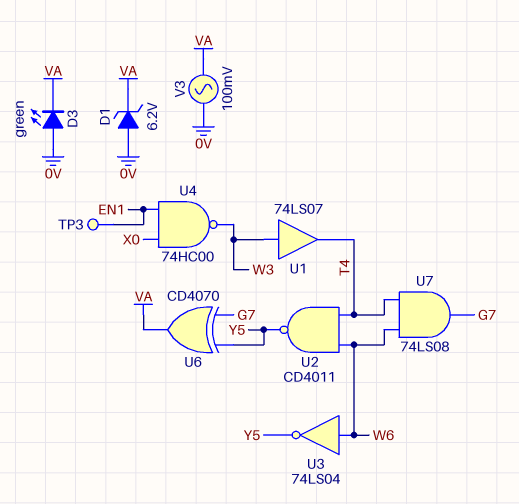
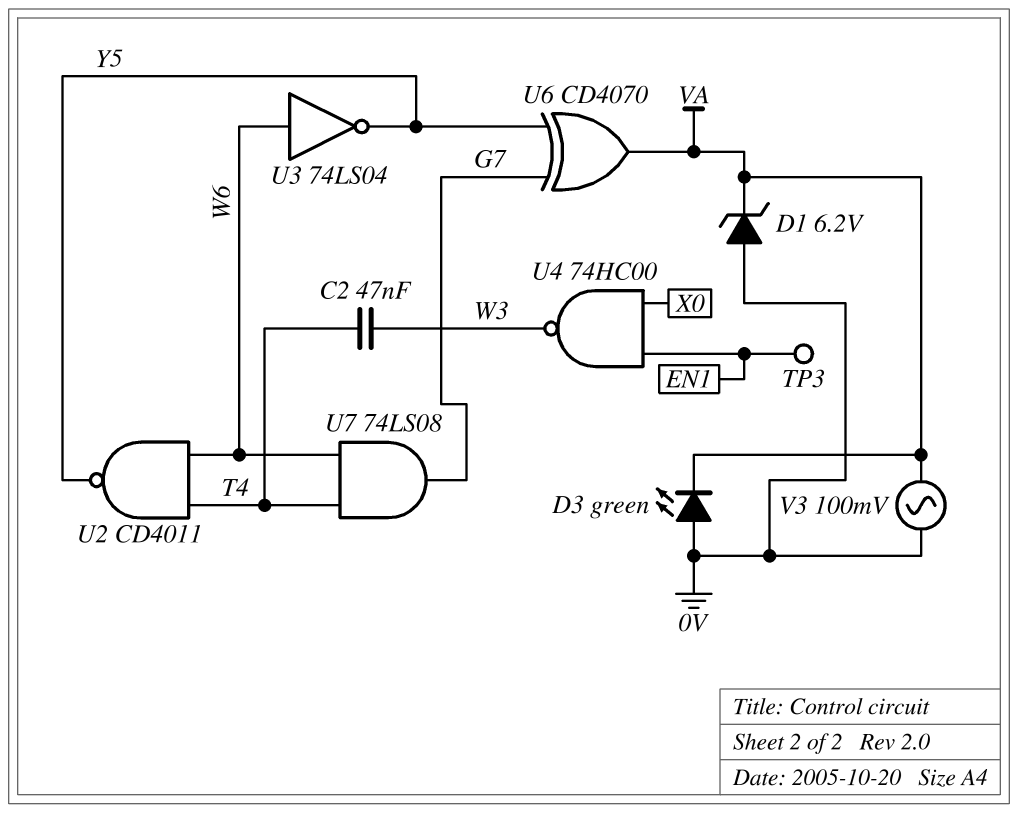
C2: none -> 47nF (T4, W3)
U1: buffer 74LS07 (in W3, out T4) -> none

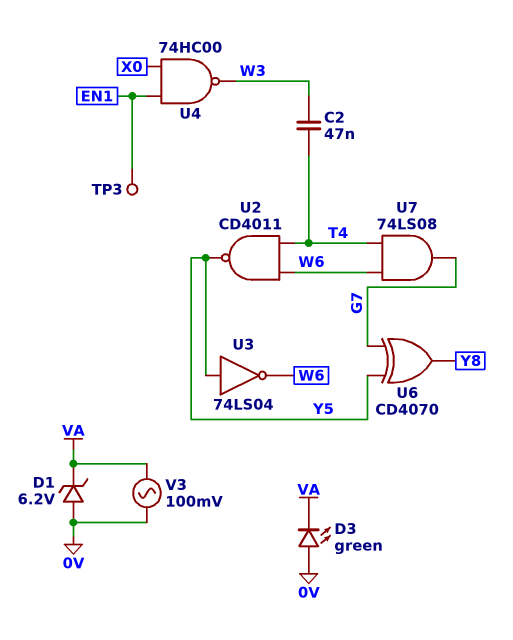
U3: NOT 74LS04 (in W6, out Y5) -> NOT 74LS04 (in Y5, out W6)
U6: XOR CD4070 (in G7, in Y5, out VA) -> XOR CD4070 (in G7, in Y5, out Y8)

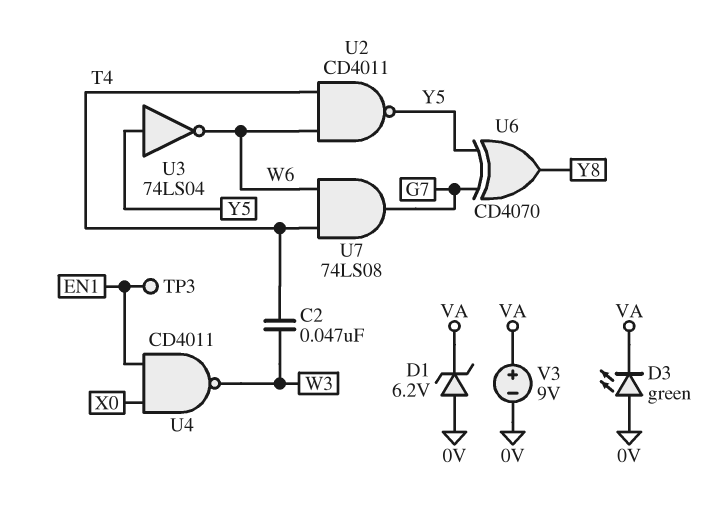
U4: NAND 74HC00 (in EN1, in X0, out W3) -> NAND CD4011 (in EN1, in X0, out W3)
V3: AC 100mV (0V, VA) -> 9V (plus VA, minus 0V)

= Work task =
Would you write out all of the data exactly as it stands, without the pictures?

= Solution =
C2: none -> 47nF (T4, W3)
U1: buffer 74LS07 (in W3, out T4) -> none

U3: NOT 74LS04 (in W6, out Y5) -> NOT 74LS04 (in Y5, out W6)
U6: XOR CD4070 (in G7, in Y5, out VA) -> XOR CD4070 (in G7, in Y5, out Y8)

U4: NAND 74HC00 (in EN1, in X0, out W3) -> NAND CD4011 (in EN1, in X0, out W3)
V3: AC 100mV (0V, VA) -> 9V (plus VA, minus 0V)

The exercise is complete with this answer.